Brief ▸ The answer must be every line of the records below that contains the word "brown".

Records drawn from a dataset ▸
= = = =
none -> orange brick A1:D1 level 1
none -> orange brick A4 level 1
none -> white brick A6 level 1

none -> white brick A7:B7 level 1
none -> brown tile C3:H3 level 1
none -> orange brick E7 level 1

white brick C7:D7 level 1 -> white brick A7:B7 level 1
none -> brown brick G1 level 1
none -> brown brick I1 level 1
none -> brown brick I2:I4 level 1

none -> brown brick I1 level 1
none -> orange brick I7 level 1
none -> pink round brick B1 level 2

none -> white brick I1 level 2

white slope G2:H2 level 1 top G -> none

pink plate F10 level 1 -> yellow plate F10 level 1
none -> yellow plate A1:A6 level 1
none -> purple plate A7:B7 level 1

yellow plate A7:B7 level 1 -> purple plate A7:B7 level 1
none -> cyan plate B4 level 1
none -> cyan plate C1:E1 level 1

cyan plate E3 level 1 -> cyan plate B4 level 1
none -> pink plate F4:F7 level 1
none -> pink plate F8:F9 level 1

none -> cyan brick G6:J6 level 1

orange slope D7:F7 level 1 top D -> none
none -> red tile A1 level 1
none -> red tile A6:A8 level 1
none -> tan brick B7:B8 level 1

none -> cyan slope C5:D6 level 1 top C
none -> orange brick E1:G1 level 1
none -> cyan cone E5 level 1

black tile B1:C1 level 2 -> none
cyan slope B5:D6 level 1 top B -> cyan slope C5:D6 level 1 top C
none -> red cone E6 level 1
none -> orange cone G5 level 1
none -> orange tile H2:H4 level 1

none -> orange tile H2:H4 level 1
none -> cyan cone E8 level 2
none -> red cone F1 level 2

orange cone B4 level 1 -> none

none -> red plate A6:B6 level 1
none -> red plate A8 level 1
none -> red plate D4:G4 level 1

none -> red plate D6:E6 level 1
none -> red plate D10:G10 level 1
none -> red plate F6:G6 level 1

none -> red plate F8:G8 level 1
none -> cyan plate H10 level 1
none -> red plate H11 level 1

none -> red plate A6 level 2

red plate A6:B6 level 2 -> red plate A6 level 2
= = = =
Result for this task ▸
none -> brown tile C3:H3 level 1
none -> brown brick G1 level 1
none -> brown brick I1 level 1
none -> brown brick I2:I4 level 1
none -> brown brick I1 level 1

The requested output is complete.